Stored items from a collection
┄┄┄┄┄┄┄┄┄┄┄┄┄┄┄┄┄┄┄┄

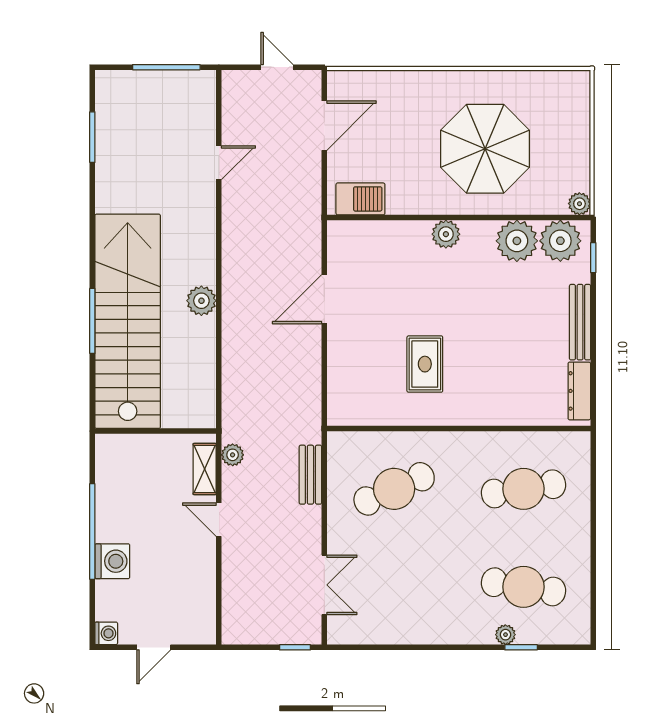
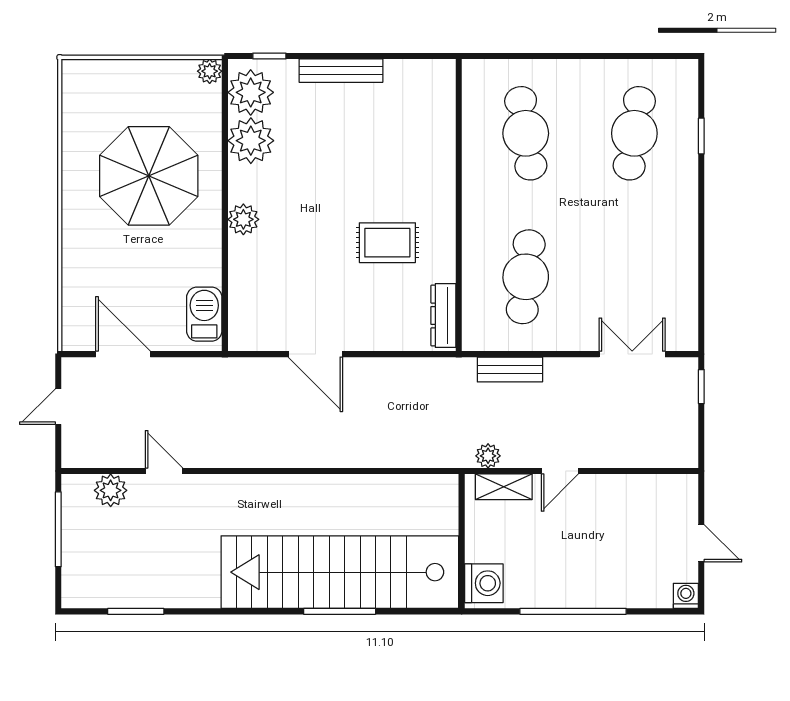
plant: (201, 301) -> (111, 490), moved
dresser: (579, 391) -> (443, 315), moved, turned 90
cafe table: (394, 489) -> (526, 277), turned 30
washing machine: (112, 561) -> (484, 583), moved, turned 90
plant: (505, 635) -> (687, 153), removed

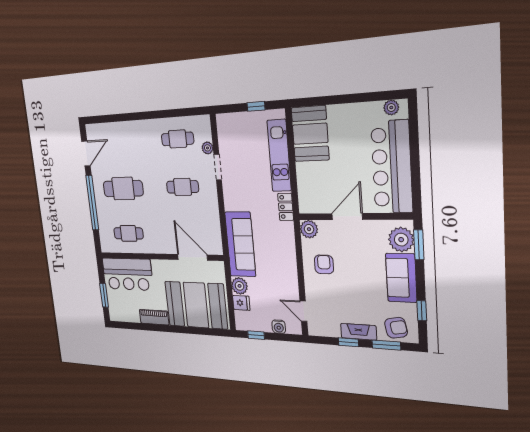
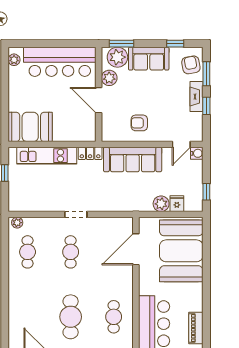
plant: (207, 148) -> (17, 223), moved
doorway: (218, 167) -> (76, 214), moved
plant: (309, 229) -> (109, 78), moved
sofa: (240, 244) -> (133, 160), moved, turned 180
piano: (154, 317) -> (196, 328), moved
water cooler: (279, 327) -> (197, 153), moved

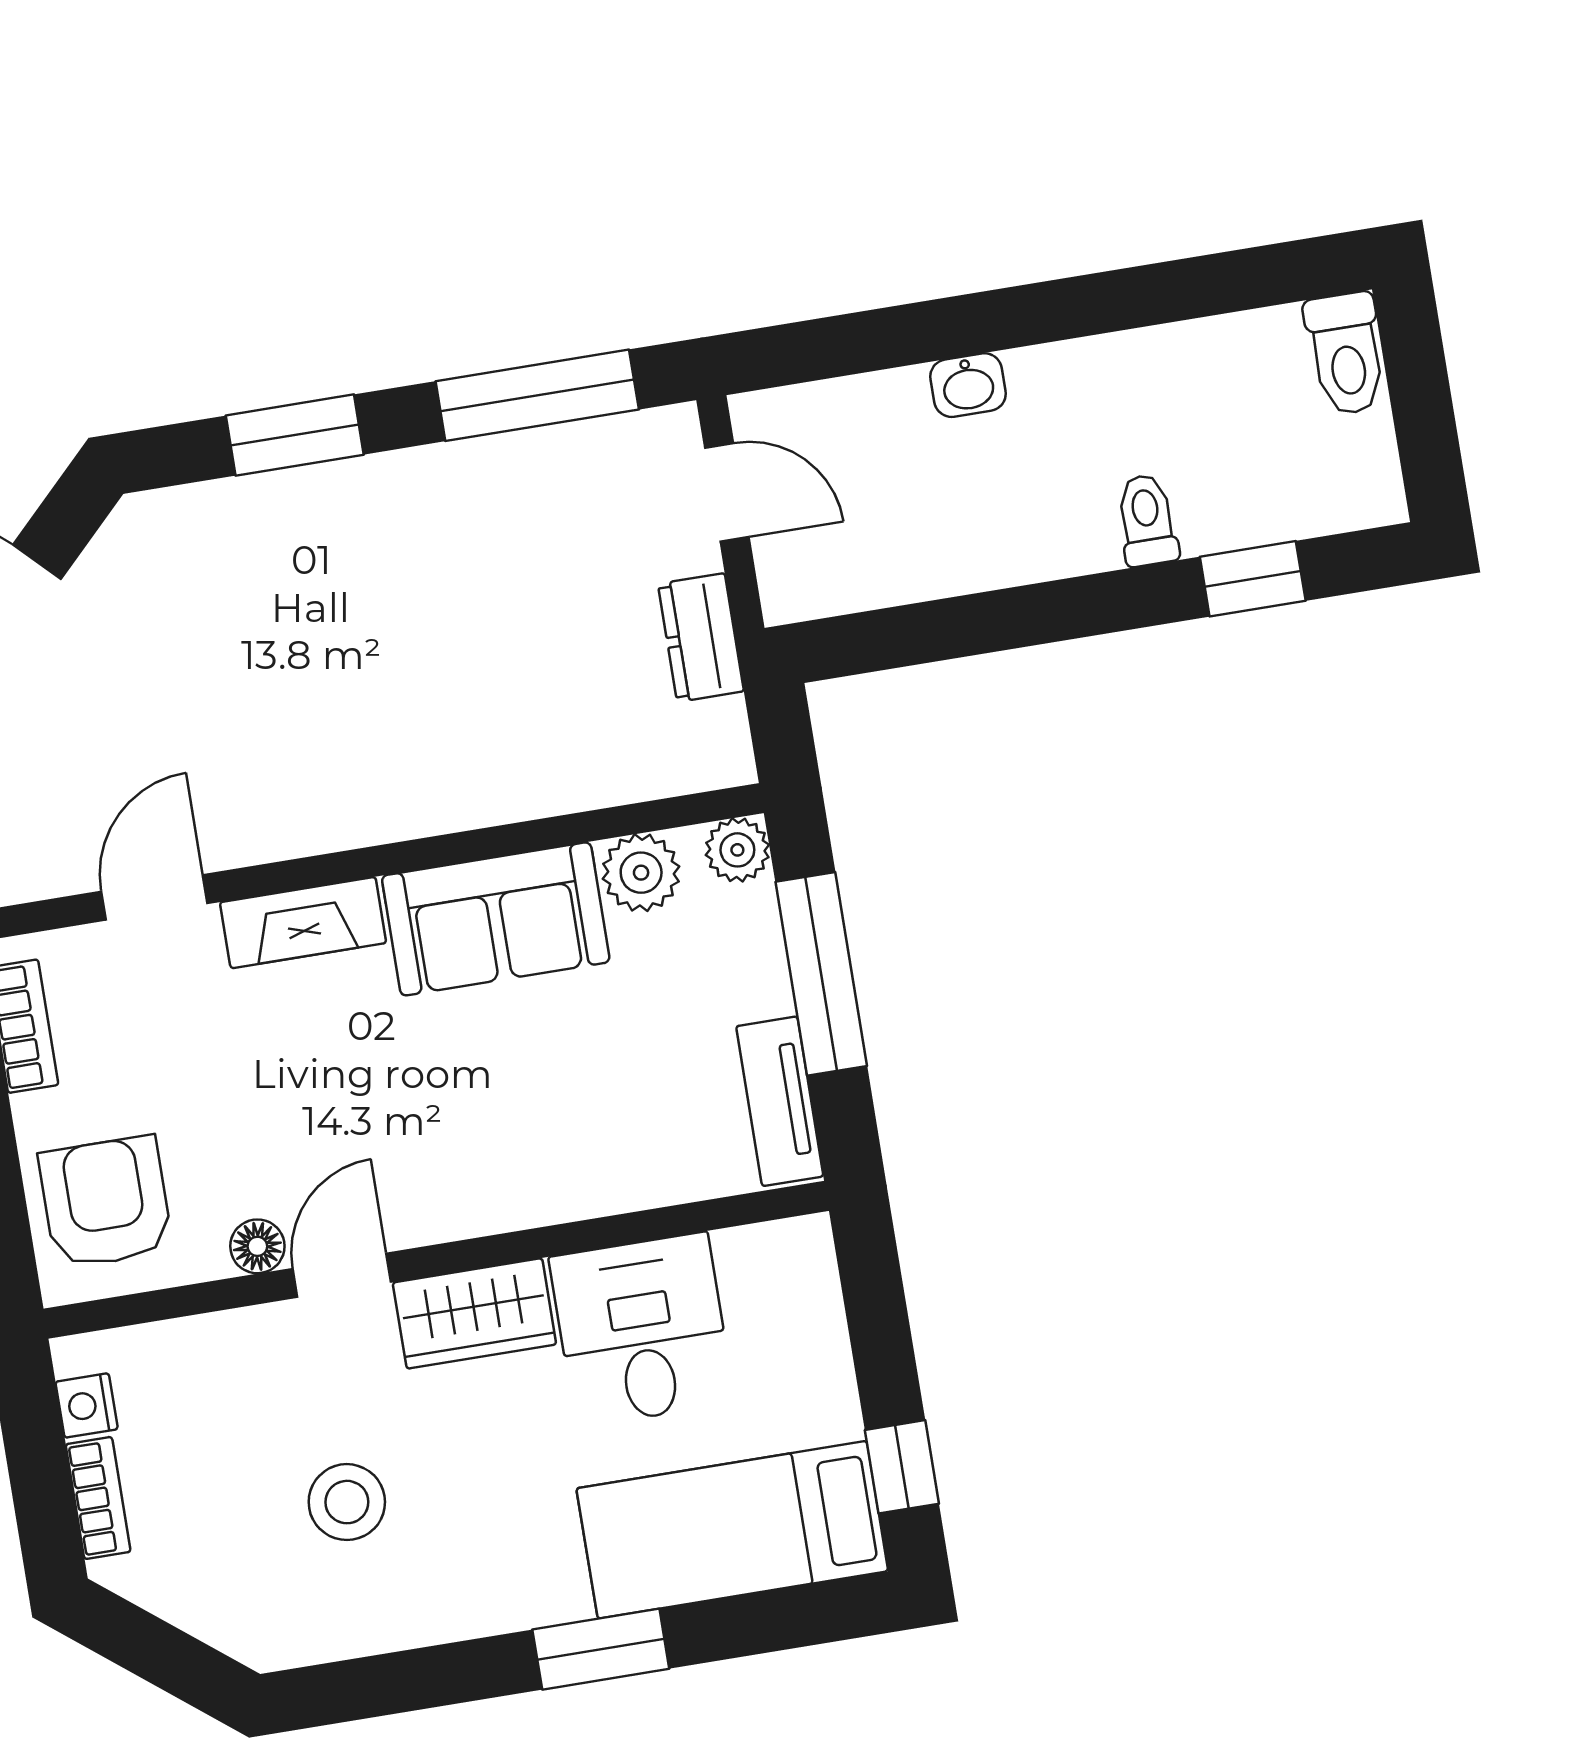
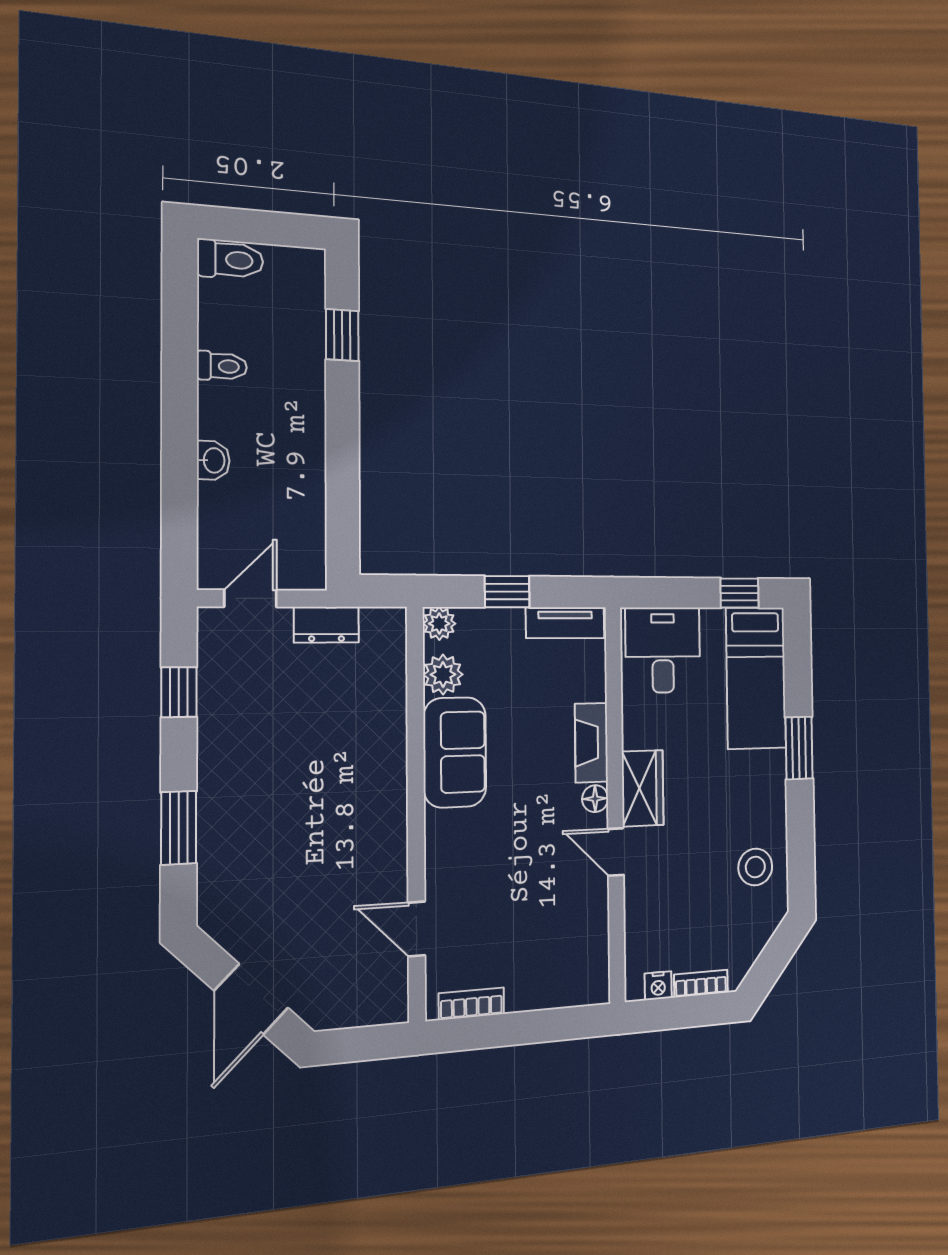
window: (537, 395) -> (179, 692), width x0.46
toilet: (1147, 520) -> (222, 366), moved, turned 180
fireplace: (303, 923) -> (591, 743), moved, turned 180
window: (821, 974) -> (507, 592), width x0.46
armchair: (106, 1202) -> (564, 968), removed
floor lamp: (257, 1246) -> (595, 799), moved
desk: (642, 1330) -> (663, 650), moved, turned 90
stool: (347, 1502) -> (755, 867), moved

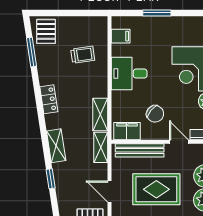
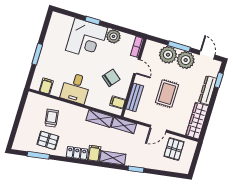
pallet: (46, 31) -> (48, 140), moved
filing cabinet: (55, 121) -> (94, 153), added
filing cabinet: (127, 131) -> (118, 102), width x0.50
door: (179, 142) -> (137, 66), swing flipped
bench: (140, 150) -> (135, 97), width x0.73
rug: (156, 189) -> (167, 94), width x0.73, depth x0.70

┄┄┄┄┄┄┄┄┄┄┄┄┄┄┄┄┄┄┄┄

* _What the task requires_:
Your copy of the records must match them exactly, except that no pictures appear in it.

* _Task answer_:
plant: (201, 301) -> (111, 490), moved
dresser: (579, 391) -> (443, 315), moved, turned 90
cafe table: (394, 489) -> (526, 277), turned 30
washing machine: (112, 561) -> (484, 583), moved, turned 90
plant: (505, 635) -> (687, 153), removed

plant: (207, 148) -> (17, 223), moved
doorway: (218, 167) -> (76, 214), moved
plant: (309, 229) -> (109, 78), moved
sofa: (240, 244) -> (133, 160), moved, turned 180
piano: (154, 317) -> (196, 328), moved
water cooler: (279, 327) -> (197, 153), moved

window: (537, 395) -> (179, 692), width x0.46
toilet: (1147, 520) -> (222, 366), moved, turned 180
fireplace: (303, 923) -> (591, 743), moved, turned 180
window: (821, 974) -> (507, 592), width x0.46
armchair: (106, 1202) -> (564, 968), removed
floor lamp: (257, 1246) -> (595, 799), moved
desk: (642, 1330) -> (663, 650), moved, turned 90
stool: (347, 1502) -> (755, 867), moved

pallet: (46, 31) -> (48, 140), moved
filing cabinet: (55, 121) -> (94, 153), added
filing cabinet: (127, 131) -> (118, 102), width x0.50
door: (179, 142) -> (137, 66), swing flipped
bench: (140, 150) -> (135, 97), width x0.73
rug: (156, 189) -> (167, 94), width x0.73, depth x0.70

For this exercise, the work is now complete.